# Activity
Pull every line holding the string "right" from the records below.

# Material for this exercise
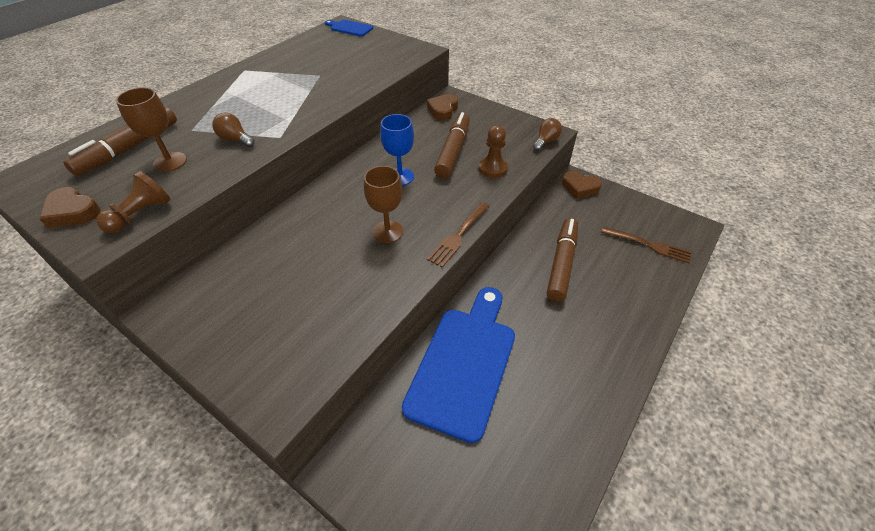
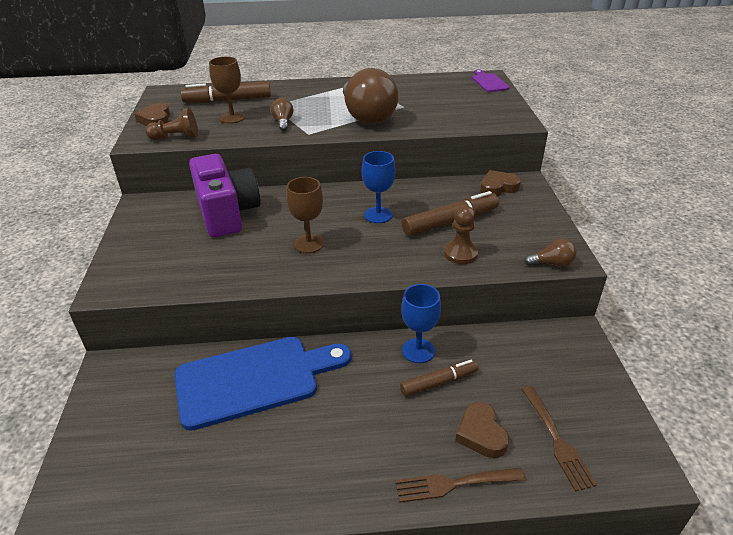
camera: 50 degrees right, 10 degrees down
blue cutting board [325,20,373,36] -> purple cutting board [472,70,510,92]
brown fork [427,202,490,268] -> brown fork moved to [395,468,526,503]
brown marker [547,218,578,302] -> brown marker [400,360,478,397], size x0.65
brown heart [562,171,602,199] -> brown heart moved to [455,401,509,458]
none -> purple camera [189,154,260,238]
none -> brown light bulb [343,68,398,124]
none -> blue goblet [401,284,441,363]

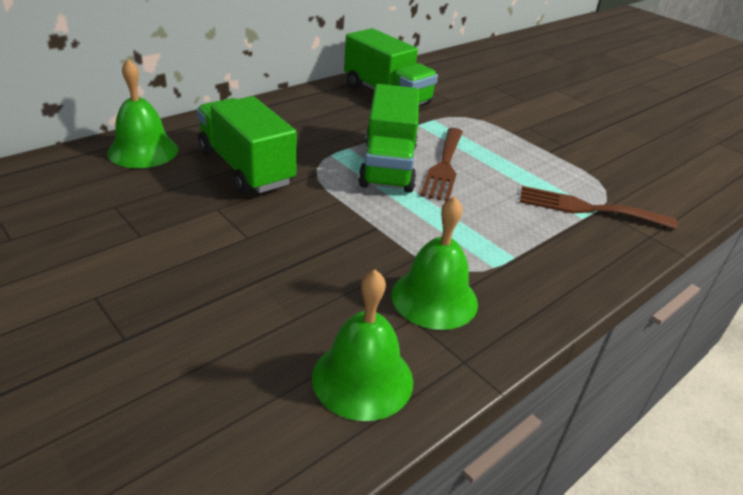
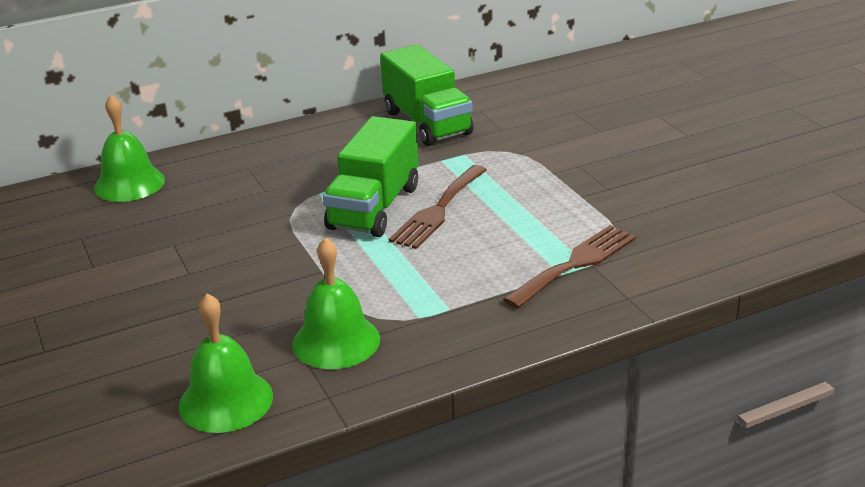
camera: 20 degrees right, 5 degrees down
green truck [197,96,297,194] -> none
brown fork [520,186,678,229] -> brown fork turned 105 degrees clockwise [503,225,636,308]

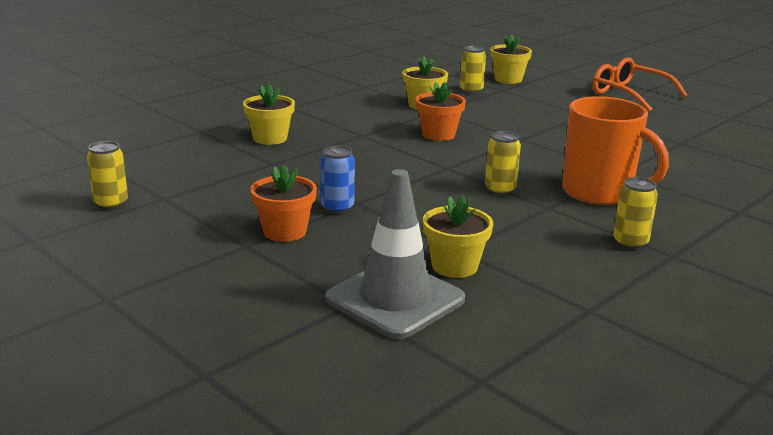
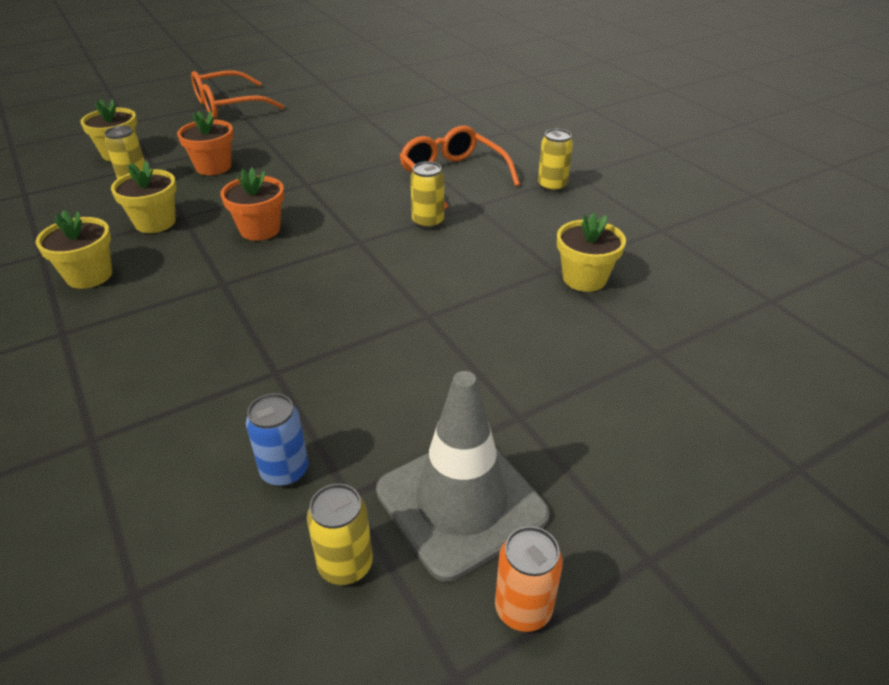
camera: 75 degrees left, 15 degrees up
yellow flower pot [243,84,295,145] -> yellow flower pot moved to [36,210,112,289]
orange flower pot [250,164,317,242] -> orange flower pot moved to [177,111,234,175]
blue can [320,146,355,214] -> blue can moved to [246,393,309,487]
grey traffic cone [325,169,465,339] -> grey traffic cone moved to [376,371,550,582]
orange mug [562,96,669,205] -> orange glasses [400,126,520,210]
none -> orange can [495,526,563,632]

# Task output
camera: 50 degrees right, 10 degrees down
camera: 20 degrees right, 5 degrees down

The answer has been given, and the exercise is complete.